======== Supplied data ========
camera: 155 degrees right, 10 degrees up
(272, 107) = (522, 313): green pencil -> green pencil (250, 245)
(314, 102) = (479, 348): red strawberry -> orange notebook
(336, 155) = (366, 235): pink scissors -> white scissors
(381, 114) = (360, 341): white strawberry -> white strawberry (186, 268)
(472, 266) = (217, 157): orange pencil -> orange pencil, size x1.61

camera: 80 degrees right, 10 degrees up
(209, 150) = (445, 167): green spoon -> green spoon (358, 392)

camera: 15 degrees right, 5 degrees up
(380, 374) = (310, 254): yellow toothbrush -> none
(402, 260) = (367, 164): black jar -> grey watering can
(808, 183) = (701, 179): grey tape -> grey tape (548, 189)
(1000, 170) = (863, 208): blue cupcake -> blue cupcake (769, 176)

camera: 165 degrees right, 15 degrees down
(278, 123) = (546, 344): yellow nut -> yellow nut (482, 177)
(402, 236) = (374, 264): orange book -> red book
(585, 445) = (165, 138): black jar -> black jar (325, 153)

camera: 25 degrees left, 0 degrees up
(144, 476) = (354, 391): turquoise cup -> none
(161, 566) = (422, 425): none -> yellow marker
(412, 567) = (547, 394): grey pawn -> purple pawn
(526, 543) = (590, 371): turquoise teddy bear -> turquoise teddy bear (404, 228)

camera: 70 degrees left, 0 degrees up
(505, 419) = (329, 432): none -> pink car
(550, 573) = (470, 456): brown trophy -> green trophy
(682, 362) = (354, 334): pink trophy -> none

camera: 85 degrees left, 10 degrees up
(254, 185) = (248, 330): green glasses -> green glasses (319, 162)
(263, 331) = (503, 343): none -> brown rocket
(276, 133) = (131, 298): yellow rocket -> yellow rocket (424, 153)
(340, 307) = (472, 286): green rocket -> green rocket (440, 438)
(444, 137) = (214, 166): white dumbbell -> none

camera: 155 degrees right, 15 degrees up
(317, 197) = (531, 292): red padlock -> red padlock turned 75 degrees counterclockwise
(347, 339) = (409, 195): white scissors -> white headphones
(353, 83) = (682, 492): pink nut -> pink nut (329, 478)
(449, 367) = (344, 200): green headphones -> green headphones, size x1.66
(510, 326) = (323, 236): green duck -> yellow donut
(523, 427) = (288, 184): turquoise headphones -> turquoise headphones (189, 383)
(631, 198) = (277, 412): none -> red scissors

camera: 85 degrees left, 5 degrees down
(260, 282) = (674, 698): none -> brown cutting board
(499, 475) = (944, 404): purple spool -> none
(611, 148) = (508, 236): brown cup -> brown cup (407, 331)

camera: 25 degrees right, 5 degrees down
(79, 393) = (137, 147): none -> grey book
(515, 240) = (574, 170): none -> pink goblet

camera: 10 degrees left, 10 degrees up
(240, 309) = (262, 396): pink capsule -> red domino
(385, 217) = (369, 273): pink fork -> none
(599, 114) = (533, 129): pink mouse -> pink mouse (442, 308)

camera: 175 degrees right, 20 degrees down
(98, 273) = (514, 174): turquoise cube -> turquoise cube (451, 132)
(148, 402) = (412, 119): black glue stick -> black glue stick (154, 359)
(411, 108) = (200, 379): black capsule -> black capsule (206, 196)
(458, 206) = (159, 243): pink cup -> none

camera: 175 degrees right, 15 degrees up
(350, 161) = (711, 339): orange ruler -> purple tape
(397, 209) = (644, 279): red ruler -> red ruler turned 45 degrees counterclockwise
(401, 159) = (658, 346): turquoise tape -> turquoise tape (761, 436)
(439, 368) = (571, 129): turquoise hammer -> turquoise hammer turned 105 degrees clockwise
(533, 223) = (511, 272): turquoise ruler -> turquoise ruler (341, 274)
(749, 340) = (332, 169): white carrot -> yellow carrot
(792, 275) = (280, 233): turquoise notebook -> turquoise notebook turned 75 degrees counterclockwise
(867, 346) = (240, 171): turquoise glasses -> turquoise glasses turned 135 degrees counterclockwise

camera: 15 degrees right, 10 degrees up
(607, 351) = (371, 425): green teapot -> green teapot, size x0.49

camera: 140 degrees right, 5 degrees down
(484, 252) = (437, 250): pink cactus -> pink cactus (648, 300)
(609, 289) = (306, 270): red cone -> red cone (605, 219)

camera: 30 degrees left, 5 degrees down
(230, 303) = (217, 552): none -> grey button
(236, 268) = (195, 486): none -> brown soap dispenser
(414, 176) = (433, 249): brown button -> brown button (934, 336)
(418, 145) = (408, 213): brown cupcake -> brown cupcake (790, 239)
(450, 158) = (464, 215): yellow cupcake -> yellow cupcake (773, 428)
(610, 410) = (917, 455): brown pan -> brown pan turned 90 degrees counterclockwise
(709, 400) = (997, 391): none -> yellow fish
========
Exercise brief
Among the records above, a stretch begins at the line containing "(449, 367) = (344, 200): green" and ends at the line containing "camera: 175 degrees right, 15 degrees up". Restate that stretch word for word, and nothing else.

Written solution
(449, 367) = (344, 200): green headphones -> green headphones, size x1.66
(510, 326) = (323, 236): green duck -> yellow donut
(523, 427) = (288, 184): turquoise headphones -> turquoise headphones (189, 383)
(631, 198) = (277, 412): none -> red scissors

camera: 85 degrees left, 5 degrees down
(260, 282) = (674, 698): none -> brown cutting board
(499, 475) = (944, 404): purple spool -> none
(611, 148) = (508, 236): brown cup -> brown cup (407, 331)

camera: 25 degrees right, 5 degrees down
(79, 393) = (137, 147): none -> grey book
(515, 240) = (574, 170): none -> pink goblet

camera: 10 degrees left, 10 degrees up
(240, 309) = (262, 396): pink capsule -> red domino
(385, 217) = (369, 273): pink fork -> none
(599, 114) = (533, 129): pink mouse -> pink mouse (442, 308)

camera: 175 degrees right, 20 degrees down
(98, 273) = (514, 174): turquoise cube -> turquoise cube (451, 132)
(148, 402) = (412, 119): black glue stick -> black glue stick (154, 359)
(411, 108) = (200, 379): black capsule -> black capsule (206, 196)
(458, 206) = (159, 243): pink cup -> none

camera: 175 degrees right, 15 degrees up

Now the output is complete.